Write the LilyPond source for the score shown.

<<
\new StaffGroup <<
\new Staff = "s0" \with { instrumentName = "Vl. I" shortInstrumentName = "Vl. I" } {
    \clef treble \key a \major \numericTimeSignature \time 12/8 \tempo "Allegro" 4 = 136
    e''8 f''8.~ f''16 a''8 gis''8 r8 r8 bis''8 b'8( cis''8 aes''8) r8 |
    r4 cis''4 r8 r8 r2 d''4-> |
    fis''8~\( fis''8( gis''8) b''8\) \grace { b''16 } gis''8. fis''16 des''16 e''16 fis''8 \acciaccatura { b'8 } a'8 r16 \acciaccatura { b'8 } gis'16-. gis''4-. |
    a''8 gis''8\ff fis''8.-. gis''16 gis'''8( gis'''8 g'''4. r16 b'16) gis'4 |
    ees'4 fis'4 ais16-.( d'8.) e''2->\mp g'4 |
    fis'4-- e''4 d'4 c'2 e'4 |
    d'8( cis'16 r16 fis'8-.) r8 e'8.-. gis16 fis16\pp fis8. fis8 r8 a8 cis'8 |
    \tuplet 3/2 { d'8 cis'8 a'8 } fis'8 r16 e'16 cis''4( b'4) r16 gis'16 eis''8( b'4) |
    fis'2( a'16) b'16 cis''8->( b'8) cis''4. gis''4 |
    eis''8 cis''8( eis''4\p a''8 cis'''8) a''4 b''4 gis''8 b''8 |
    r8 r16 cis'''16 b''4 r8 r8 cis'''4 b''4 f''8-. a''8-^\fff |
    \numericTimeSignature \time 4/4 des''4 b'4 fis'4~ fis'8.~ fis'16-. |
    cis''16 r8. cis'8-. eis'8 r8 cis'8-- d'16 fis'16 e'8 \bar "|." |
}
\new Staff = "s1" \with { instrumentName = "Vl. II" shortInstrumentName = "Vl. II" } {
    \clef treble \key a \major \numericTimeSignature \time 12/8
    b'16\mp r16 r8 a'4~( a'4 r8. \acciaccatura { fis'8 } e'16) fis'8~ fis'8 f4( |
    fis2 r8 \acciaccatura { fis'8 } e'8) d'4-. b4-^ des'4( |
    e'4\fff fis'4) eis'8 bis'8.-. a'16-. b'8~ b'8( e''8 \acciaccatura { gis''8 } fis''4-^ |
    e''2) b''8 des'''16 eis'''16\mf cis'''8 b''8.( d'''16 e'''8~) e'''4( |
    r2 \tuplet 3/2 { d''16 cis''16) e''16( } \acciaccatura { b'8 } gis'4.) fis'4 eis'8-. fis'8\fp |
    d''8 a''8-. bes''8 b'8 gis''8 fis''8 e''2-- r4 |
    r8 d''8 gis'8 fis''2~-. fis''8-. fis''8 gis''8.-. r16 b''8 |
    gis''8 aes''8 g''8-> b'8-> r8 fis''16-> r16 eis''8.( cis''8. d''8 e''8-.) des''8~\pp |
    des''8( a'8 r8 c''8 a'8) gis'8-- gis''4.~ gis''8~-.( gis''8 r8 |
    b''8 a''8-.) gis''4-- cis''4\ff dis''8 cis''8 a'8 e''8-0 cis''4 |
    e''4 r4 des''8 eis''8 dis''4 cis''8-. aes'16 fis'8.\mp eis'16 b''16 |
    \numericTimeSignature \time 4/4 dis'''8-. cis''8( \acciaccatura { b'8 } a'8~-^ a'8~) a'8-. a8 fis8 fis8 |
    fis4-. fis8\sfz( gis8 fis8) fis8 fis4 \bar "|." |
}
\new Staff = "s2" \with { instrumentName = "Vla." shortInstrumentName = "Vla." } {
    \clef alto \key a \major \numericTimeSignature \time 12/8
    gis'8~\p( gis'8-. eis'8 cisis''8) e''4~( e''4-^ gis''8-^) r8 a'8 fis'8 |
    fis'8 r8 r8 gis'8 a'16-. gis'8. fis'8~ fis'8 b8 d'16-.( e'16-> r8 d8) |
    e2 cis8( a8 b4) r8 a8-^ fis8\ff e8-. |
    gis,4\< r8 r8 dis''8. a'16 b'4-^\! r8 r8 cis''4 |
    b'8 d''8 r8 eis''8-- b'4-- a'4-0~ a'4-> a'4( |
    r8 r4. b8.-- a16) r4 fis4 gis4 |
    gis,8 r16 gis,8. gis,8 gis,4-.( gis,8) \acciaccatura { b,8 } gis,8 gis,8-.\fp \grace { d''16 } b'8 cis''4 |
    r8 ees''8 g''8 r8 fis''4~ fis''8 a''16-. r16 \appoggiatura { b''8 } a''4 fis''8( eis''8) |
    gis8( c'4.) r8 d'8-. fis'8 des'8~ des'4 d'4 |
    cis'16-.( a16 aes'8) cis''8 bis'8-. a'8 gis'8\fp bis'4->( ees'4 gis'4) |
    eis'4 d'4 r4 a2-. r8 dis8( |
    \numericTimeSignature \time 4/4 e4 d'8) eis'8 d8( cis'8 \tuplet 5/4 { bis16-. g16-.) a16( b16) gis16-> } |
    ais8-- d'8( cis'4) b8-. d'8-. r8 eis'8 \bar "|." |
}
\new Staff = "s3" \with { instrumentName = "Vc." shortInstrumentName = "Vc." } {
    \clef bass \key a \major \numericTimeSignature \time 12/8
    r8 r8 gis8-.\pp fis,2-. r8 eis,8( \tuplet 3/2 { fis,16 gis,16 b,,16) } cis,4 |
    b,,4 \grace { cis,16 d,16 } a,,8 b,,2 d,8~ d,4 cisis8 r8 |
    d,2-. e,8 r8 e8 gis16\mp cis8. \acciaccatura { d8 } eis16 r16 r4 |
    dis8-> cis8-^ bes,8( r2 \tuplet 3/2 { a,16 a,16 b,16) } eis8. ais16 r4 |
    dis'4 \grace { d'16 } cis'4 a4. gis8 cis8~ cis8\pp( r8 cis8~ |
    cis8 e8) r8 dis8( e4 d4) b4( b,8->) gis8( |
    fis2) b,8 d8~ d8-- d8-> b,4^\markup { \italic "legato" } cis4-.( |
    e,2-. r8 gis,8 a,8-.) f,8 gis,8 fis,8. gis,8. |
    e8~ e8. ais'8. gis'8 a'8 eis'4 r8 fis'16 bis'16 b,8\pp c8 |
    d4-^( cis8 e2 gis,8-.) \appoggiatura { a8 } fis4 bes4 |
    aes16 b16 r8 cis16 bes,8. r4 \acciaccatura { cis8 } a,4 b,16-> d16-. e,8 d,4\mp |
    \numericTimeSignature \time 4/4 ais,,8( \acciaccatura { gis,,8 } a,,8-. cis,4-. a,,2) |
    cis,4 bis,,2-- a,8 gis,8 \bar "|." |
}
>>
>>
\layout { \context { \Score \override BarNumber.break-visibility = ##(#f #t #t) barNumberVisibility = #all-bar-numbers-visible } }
----------------
BRIEF - Pull out every line in the entries above that contains the string "shortInstrumentName".

PROBLEM SOLUTION -
\new Staff = "s0" \with { instrumentName = "Vl. I" shortInstrumentName = "Vl. I" } {
\new Staff = "s1" \with { instrumentName = "Vl. II" shortInstrumentName = "Vl. II" } {
\new Staff = "s2" \with { instrumentName = "Vla." shortInstrumentName = "Vla." } {
\new Staff = "s3" \with { instrumentName = "Vc." shortInstrumentName = "Vc." } {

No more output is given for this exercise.